-------- Supplied records

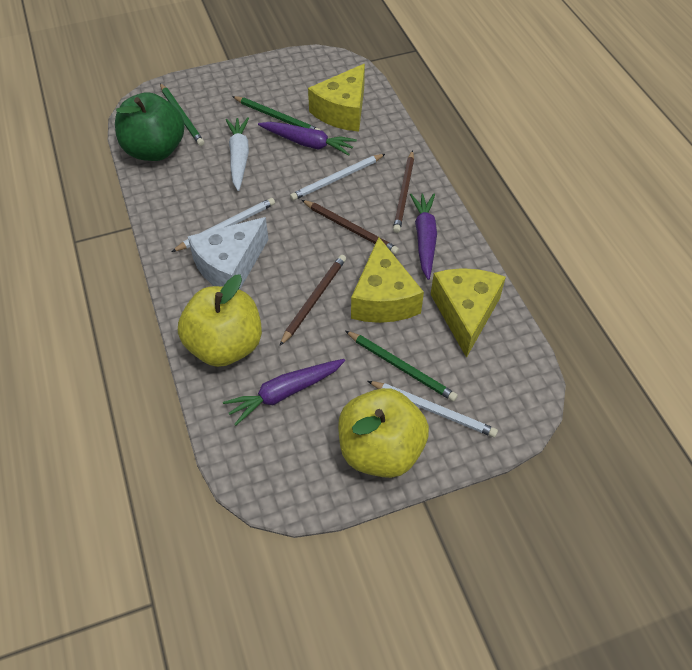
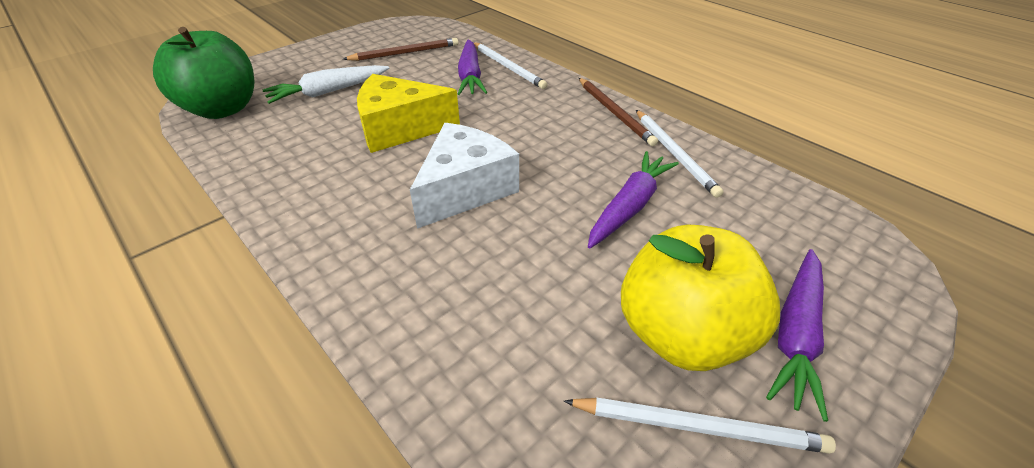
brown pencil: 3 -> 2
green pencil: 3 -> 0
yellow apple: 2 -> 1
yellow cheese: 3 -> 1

----------------
-------- Supplied records

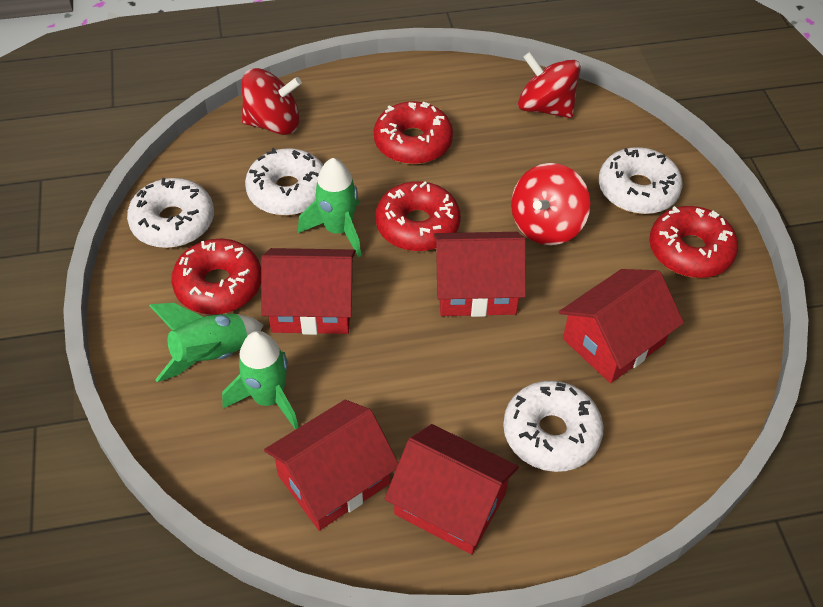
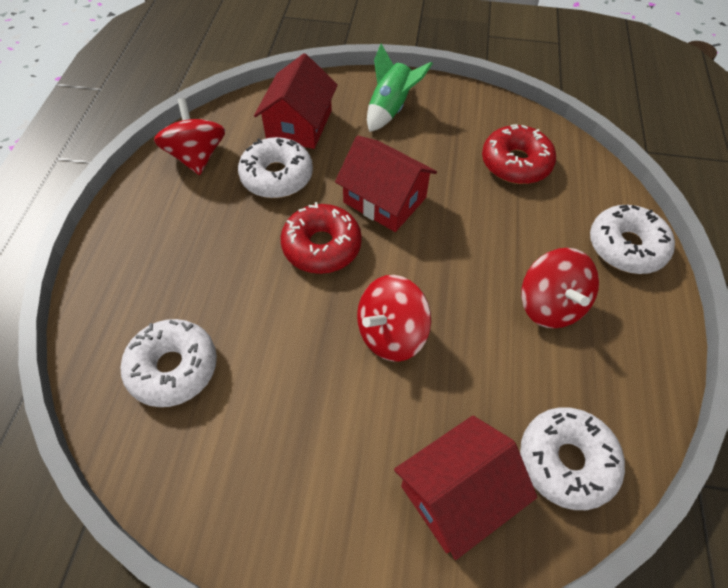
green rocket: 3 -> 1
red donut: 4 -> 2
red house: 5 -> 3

----------------
-------- Supplied records

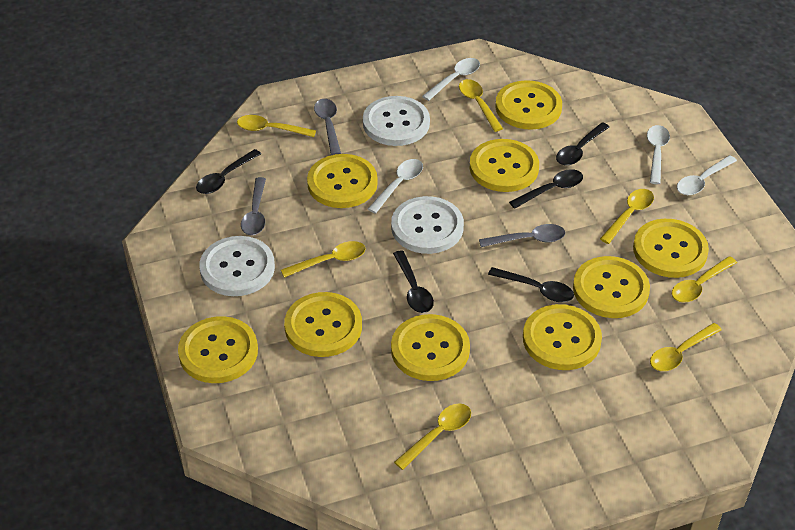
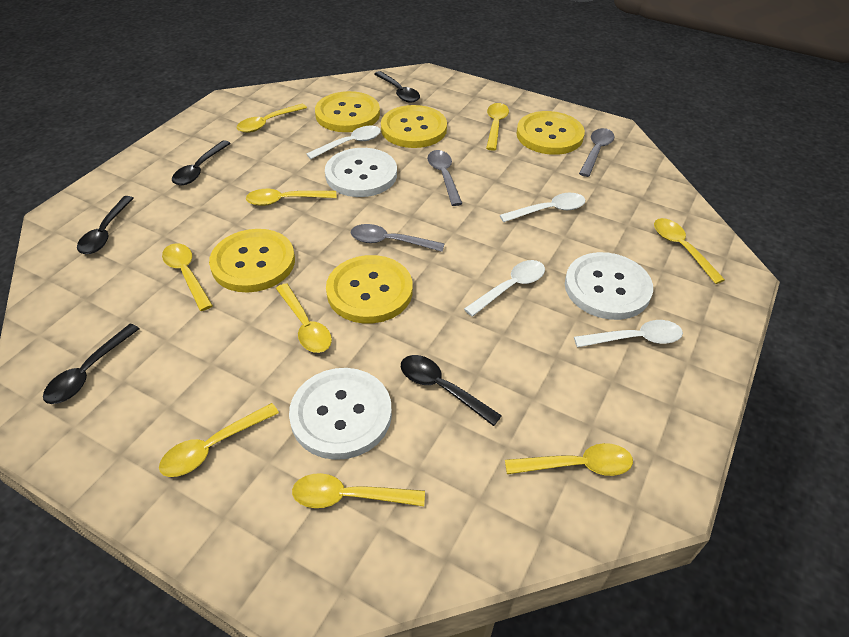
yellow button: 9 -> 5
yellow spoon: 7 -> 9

----------------

Task requirements | Everything above from the line containing "brown pencil: 3 -> 2" through the line containing "yellow cheese: 3 -> 1" must be copied exactly. Nothing outside that range belongs in the answer.

Task result |
brown pencil: 3 -> 2
green pencil: 3 -> 0
yellow apple: 2 -> 1
yellow cheese: 3 -> 1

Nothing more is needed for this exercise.